### LISTED RECORDS

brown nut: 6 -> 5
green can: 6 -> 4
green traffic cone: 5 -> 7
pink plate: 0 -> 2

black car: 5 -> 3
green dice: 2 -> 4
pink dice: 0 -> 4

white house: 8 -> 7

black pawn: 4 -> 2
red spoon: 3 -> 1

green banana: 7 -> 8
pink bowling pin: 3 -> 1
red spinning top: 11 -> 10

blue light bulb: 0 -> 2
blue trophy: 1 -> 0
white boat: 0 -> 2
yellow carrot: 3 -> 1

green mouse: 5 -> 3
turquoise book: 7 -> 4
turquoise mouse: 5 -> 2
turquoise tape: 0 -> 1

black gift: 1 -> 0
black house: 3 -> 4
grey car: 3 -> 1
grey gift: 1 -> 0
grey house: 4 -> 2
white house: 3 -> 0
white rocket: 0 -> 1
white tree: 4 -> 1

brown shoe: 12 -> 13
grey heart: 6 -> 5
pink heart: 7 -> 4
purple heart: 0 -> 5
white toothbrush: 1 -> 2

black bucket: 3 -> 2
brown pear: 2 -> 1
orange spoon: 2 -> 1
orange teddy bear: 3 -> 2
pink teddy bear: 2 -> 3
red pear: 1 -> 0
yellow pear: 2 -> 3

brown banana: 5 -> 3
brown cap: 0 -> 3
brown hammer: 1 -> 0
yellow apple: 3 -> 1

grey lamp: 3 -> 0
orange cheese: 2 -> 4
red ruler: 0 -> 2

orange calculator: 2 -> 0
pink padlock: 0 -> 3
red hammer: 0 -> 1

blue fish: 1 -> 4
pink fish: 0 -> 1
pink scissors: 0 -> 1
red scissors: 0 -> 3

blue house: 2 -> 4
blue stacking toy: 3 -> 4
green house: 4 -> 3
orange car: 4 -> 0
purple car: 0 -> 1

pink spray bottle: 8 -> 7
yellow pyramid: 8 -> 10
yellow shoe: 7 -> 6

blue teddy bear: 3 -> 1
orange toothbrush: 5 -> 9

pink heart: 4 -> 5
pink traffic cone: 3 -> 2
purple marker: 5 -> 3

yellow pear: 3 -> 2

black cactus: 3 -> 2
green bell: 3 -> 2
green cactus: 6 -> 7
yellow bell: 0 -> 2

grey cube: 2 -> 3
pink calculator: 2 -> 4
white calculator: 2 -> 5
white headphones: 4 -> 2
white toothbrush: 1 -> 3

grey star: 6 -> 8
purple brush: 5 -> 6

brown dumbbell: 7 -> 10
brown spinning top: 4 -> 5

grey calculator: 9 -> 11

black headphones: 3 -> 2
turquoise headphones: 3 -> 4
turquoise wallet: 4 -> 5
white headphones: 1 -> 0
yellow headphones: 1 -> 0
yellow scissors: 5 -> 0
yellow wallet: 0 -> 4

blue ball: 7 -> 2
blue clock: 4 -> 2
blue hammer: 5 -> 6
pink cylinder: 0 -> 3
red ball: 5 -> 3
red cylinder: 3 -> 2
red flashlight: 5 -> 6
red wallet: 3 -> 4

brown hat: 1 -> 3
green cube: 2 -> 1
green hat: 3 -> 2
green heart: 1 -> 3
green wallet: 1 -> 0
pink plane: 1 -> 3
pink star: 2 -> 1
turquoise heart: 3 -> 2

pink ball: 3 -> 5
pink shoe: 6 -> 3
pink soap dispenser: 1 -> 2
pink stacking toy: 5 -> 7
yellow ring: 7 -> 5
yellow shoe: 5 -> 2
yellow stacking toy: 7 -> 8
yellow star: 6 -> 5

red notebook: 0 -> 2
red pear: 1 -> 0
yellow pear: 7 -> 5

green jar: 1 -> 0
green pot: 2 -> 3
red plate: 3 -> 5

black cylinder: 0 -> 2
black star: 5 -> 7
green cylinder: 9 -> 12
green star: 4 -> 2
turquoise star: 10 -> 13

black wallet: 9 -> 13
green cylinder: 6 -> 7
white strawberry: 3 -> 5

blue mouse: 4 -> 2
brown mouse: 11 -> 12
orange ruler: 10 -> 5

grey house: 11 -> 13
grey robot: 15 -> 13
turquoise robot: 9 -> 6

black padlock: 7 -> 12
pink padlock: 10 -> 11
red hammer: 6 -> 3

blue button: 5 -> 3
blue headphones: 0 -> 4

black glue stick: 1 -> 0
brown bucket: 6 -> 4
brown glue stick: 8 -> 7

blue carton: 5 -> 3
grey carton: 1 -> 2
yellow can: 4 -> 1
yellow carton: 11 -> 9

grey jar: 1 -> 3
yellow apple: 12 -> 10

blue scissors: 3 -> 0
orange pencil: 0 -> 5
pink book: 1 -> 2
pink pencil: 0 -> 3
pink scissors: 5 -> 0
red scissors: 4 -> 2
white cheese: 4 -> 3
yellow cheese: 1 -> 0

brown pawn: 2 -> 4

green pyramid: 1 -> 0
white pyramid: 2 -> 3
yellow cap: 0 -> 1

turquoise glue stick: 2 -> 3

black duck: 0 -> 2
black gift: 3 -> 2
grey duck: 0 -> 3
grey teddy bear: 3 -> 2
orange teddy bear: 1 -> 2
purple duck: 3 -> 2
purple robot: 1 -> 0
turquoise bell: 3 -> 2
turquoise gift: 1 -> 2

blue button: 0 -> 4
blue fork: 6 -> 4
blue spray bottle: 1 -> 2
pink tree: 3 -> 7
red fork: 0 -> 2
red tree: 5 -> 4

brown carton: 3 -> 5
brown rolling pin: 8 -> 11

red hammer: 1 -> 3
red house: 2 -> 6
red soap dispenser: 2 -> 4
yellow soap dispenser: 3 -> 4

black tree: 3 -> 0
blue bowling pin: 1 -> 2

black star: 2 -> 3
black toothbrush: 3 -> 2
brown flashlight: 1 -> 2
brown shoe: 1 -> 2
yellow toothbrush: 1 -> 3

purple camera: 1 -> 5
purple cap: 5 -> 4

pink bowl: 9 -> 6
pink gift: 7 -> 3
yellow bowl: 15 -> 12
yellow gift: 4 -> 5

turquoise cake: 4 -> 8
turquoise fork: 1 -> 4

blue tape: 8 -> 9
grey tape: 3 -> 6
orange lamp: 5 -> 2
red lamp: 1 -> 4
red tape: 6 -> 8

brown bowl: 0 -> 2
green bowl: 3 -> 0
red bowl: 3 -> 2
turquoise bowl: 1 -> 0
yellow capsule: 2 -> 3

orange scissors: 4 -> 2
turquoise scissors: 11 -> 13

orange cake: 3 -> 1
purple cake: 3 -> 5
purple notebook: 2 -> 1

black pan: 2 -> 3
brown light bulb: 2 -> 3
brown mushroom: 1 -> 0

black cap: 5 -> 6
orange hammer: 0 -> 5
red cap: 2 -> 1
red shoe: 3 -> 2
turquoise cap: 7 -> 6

######

● **TASK BRIEF**
Each entry is to be written out exactly as it was given.

● **RESPONSE BOX**
brown nut: 6 -> 5
green can: 6 -> 4
green traffic cone: 5 -> 7
pink plate: 0 -> 2

black car: 5 -> 3
green dice: 2 -> 4
pink dice: 0 -> 4

white house: 8 -> 7

black pawn: 4 -> 2
red spoon: 3 -> 1

green banana: 7 -> 8
pink bowling pin: 3 -> 1
red spinning top: 11 -> 10

blue light bulb: 0 -> 2
blue trophy: 1 -> 0
white boat: 0 -> 2
yellow carrot: 3 -> 1

green mouse: 5 -> 3
turquoise book: 7 -> 4
turquoise mouse: 5 -> 2
turquoise tape: 0 -> 1

black gift: 1 -> 0
black house: 3 -> 4
grey car: 3 -> 1
grey gift: 1 -> 0
grey house: 4 -> 2
white house: 3 -> 0
white rocket: 0 -> 1
white tree: 4 -> 1

brown shoe: 12 -> 13
grey heart: 6 -> 5
pink heart: 7 -> 4
purple heart: 0 -> 5
white toothbrush: 1 -> 2

black bucket: 3 -> 2
brown pear: 2 -> 1
orange spoon: 2 -> 1
orange teddy bear: 3 -> 2
pink teddy bear: 2 -> 3
red pear: 1 -> 0
yellow pear: 2 -> 3

brown banana: 5 -> 3
brown cap: 0 -> 3
brown hammer: 1 -> 0
yellow apple: 3 -> 1

grey lamp: 3 -> 0
orange cheese: 2 -> 4
red ruler: 0 -> 2

orange calculator: 2 -> 0
pink padlock: 0 -> 3
red hammer: 0 -> 1

blue fish: 1 -> 4
pink fish: 0 -> 1
pink scissors: 0 -> 1
red scissors: 0 -> 3

blue house: 2 -> 4
blue stacking toy: 3 -> 4
green house: 4 -> 3
orange car: 4 -> 0
purple car: 0 -> 1

pink spray bottle: 8 -> 7
yellow pyramid: 8 -> 10
yellow shoe: 7 -> 6

blue teddy bear: 3 -> 1
orange toothbrush: 5 -> 9

pink heart: 4 -> 5
pink traffic cone: 3 -> 2
purple marker: 5 -> 3

yellow pear: 3 -> 2

black cactus: 3 -> 2
green bell: 3 -> 2
green cactus: 6 -> 7
yellow bell: 0 -> 2

grey cube: 2 -> 3
pink calculator: 2 -> 4
white calculator: 2 -> 5
white headphones: 4 -> 2
white toothbrush: 1 -> 3

grey star: 6 -> 8
purple brush: 5 -> 6

brown dumbbell: 7 -> 10
brown spinning top: 4 -> 5

grey calculator: 9 -> 11

black headphones: 3 -> 2
turquoise headphones: 3 -> 4
turquoise wallet: 4 -> 5
white headphones: 1 -> 0
yellow headphones: 1 -> 0
yellow scissors: 5 -> 0
yellow wallet: 0 -> 4

blue ball: 7 -> 2
blue clock: 4 -> 2
blue hammer: 5 -> 6
pink cylinder: 0 -> 3
red ball: 5 -> 3
red cylinder: 3 -> 2
red flashlight: 5 -> 6
red wallet: 3 -> 4

brown hat: 1 -> 3
green cube: 2 -> 1
green hat: 3 -> 2
green heart: 1 -> 3
green wallet: 1 -> 0
pink plane: 1 -> 3
pink star: 2 -> 1
turquoise heart: 3 -> 2

pink ball: 3 -> 5
pink shoe: 6 -> 3
pink soap dispenser: 1 -> 2
pink stacking toy: 5 -> 7
yellow ring: 7 -> 5
yellow shoe: 5 -> 2
yellow stacking toy: 7 -> 8
yellow star: 6 -> 5

red notebook: 0 -> 2
red pear: 1 -> 0
yellow pear: 7 -> 5

green jar: 1 -> 0
green pot: 2 -> 3
red plate: 3 -> 5

black cylinder: 0 -> 2
black star: 5 -> 7
green cylinder: 9 -> 12
green star: 4 -> 2
turquoise star: 10 -> 13

black wallet: 9 -> 13
green cylinder: 6 -> 7
white strawberry: 3 -> 5

blue mouse: 4 -> 2
brown mouse: 11 -> 12
orange ruler: 10 -> 5

grey house: 11 -> 13
grey robot: 15 -> 13
turquoise robot: 9 -> 6

black padlock: 7 -> 12
pink padlock: 10 -> 11
red hammer: 6 -> 3

blue button: 5 -> 3
blue headphones: 0 -> 4

black glue stick: 1 -> 0
brown bucket: 6 -> 4
brown glue stick: 8 -> 7

blue carton: 5 -> 3
grey carton: 1 -> 2
yellow can: 4 -> 1
yellow carton: 11 -> 9

grey jar: 1 -> 3
yellow apple: 12 -> 10

blue scissors: 3 -> 0
orange pencil: 0 -> 5
pink book: 1 -> 2
pink pencil: 0 -> 3
pink scissors: 5 -> 0
red scissors: 4 -> 2
white cheese: 4 -> 3
yellow cheese: 1 -> 0

brown pawn: 2 -> 4

green pyramid: 1 -> 0
white pyramid: 2 -> 3
yellow cap: 0 -> 1

turquoise glue stick: 2 -> 3

black duck: 0 -> 2
black gift: 3 -> 2
grey duck: 0 -> 3
grey teddy bear: 3 -> 2
orange teddy bear: 1 -> 2
purple duck: 3 -> 2
purple robot: 1 -> 0
turquoise bell: 3 -> 2
turquoise gift: 1 -> 2

blue button: 0 -> 4
blue fork: 6 -> 4
blue spray bottle: 1 -> 2
pink tree: 3 -> 7
red fork: 0 -> 2
red tree: 5 -> 4

brown carton: 3 -> 5
brown rolling pin: 8 -> 11

red hammer: 1 -> 3
red house: 2 -> 6
red soap dispenser: 2 -> 4
yellow soap dispenser: 3 -> 4

black tree: 3 -> 0
blue bowling pin: 1 -> 2

black star: 2 -> 3
black toothbrush: 3 -> 2
brown flashlight: 1 -> 2
brown shoe: 1 -> 2
yellow toothbrush: 1 -> 3

purple camera: 1 -> 5
purple cap: 5 -> 4

pink bowl: 9 -> 6
pink gift: 7 -> 3
yellow bowl: 15 -> 12
yellow gift: 4 -> 5

turquoise cake: 4 -> 8
turquoise fork: 1 -> 4

blue tape: 8 -> 9
grey tape: 3 -> 6
orange lamp: 5 -> 2
red lamp: 1 -> 4
red tape: 6 -> 8

brown bowl: 0 -> 2
green bowl: 3 -> 0
red bowl: 3 -> 2
turquoise bowl: 1 -> 0
yellow capsule: 2 -> 3

orange scissors: 4 -> 2
turquoise scissors: 11 -> 13

orange cake: 3 -> 1
purple cake: 3 -> 5
purple notebook: 2 -> 1

black pan: 2 -> 3
brown light bulb: 2 -> 3
brown mushroom: 1 -> 0

black cap: 5 -> 6
orange hammer: 0 -> 5
red cap: 2 -> 1
red shoe: 3 -> 2
turquoise cap: 7 -> 6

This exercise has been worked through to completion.